:: Directive ::
Pull out every line in the items below that contains the word "kern", paying attention to case.

:: Excerpted records ::
+-------+
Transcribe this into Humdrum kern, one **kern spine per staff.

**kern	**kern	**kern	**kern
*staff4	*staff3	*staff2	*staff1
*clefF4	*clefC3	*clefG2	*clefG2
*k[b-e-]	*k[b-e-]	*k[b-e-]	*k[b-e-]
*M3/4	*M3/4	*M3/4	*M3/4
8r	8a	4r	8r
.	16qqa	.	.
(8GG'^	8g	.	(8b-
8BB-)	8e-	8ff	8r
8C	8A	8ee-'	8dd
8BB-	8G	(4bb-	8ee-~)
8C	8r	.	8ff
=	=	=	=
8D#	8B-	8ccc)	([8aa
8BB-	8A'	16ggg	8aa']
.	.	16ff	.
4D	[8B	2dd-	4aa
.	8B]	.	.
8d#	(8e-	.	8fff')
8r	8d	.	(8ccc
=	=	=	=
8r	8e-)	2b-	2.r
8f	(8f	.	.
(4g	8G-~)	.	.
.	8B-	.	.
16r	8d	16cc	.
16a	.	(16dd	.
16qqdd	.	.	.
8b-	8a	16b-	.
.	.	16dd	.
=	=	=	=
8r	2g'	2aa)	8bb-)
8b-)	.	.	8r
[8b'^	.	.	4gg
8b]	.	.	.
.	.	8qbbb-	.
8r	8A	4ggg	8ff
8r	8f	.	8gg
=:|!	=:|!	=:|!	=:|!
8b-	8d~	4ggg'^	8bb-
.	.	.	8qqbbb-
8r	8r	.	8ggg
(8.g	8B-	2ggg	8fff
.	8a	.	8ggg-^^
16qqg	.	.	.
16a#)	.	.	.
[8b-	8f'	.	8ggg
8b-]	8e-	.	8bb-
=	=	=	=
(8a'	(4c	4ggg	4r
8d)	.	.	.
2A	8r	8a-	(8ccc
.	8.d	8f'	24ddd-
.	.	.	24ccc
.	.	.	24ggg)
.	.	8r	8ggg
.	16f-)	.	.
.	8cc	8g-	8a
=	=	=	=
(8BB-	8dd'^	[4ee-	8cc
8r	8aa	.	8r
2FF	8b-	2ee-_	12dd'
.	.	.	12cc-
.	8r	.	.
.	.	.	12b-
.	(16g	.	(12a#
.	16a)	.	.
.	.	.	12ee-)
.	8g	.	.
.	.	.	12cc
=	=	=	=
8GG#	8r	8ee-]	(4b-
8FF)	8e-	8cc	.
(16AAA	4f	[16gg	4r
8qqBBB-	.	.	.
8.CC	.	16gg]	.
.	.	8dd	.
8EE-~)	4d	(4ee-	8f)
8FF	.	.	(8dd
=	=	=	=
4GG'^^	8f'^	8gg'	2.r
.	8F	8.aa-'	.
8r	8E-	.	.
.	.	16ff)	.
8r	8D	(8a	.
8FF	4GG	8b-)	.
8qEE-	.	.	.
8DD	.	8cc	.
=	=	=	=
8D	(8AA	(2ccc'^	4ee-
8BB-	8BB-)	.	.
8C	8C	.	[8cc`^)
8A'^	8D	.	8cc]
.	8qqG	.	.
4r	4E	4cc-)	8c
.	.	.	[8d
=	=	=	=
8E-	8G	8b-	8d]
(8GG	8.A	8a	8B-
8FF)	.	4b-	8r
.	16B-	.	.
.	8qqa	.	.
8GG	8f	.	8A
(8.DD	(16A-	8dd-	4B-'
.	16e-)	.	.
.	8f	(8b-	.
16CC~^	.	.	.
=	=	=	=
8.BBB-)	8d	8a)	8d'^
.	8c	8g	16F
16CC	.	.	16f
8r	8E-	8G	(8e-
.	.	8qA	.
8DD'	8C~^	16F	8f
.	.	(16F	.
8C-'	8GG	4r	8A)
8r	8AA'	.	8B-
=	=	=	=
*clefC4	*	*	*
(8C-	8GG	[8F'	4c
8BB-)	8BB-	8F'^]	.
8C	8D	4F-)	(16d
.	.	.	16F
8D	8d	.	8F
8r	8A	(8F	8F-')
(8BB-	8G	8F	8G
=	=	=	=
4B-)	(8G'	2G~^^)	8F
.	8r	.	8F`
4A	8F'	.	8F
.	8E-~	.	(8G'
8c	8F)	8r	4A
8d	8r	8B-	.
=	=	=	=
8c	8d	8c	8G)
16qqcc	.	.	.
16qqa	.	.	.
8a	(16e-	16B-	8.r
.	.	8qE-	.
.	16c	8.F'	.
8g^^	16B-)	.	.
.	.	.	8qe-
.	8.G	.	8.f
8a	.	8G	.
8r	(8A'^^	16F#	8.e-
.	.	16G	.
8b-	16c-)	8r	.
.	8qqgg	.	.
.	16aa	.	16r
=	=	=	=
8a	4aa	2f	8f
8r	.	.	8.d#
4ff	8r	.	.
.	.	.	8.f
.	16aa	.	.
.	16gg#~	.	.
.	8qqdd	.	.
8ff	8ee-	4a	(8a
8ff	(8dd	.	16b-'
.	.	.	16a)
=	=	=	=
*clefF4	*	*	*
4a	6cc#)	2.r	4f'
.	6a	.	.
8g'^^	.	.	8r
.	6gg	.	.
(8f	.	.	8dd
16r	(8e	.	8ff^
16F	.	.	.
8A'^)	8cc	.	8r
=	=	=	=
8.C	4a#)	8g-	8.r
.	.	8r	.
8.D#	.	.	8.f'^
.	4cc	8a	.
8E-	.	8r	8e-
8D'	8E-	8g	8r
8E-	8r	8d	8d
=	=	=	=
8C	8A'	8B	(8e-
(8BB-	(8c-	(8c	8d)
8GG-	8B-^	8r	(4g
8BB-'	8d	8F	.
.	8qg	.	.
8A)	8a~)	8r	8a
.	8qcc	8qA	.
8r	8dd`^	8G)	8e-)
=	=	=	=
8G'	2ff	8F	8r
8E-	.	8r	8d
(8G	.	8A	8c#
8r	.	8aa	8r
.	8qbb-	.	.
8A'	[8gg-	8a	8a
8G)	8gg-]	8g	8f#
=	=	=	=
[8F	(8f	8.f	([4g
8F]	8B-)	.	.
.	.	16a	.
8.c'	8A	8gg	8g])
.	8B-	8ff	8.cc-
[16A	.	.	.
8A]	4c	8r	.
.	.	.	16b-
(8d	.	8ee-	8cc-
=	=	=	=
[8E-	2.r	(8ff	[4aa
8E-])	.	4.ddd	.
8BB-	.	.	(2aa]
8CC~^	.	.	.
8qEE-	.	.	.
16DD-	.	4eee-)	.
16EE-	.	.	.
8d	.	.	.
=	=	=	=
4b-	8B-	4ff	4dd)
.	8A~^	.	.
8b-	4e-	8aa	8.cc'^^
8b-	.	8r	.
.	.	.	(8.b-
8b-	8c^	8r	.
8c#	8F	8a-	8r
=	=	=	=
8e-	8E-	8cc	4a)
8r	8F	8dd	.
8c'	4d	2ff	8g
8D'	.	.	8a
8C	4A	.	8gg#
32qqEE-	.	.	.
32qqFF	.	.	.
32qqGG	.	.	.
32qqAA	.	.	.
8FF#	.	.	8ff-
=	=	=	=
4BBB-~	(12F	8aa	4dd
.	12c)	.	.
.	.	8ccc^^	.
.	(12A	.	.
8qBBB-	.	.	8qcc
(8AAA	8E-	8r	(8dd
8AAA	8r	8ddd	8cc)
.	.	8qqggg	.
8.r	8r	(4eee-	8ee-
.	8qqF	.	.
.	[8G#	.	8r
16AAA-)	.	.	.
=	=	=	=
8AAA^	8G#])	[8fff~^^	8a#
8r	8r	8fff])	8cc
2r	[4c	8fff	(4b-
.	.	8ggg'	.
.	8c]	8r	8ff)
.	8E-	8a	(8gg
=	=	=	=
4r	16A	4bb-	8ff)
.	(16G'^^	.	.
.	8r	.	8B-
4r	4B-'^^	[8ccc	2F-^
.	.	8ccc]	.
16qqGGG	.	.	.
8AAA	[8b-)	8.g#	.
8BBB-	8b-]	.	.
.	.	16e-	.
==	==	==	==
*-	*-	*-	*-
+-------+
:: The output ::
Transcribe this into Humdrum kern, one **kern spine per staff.
**kern	**kern	**kern	**kern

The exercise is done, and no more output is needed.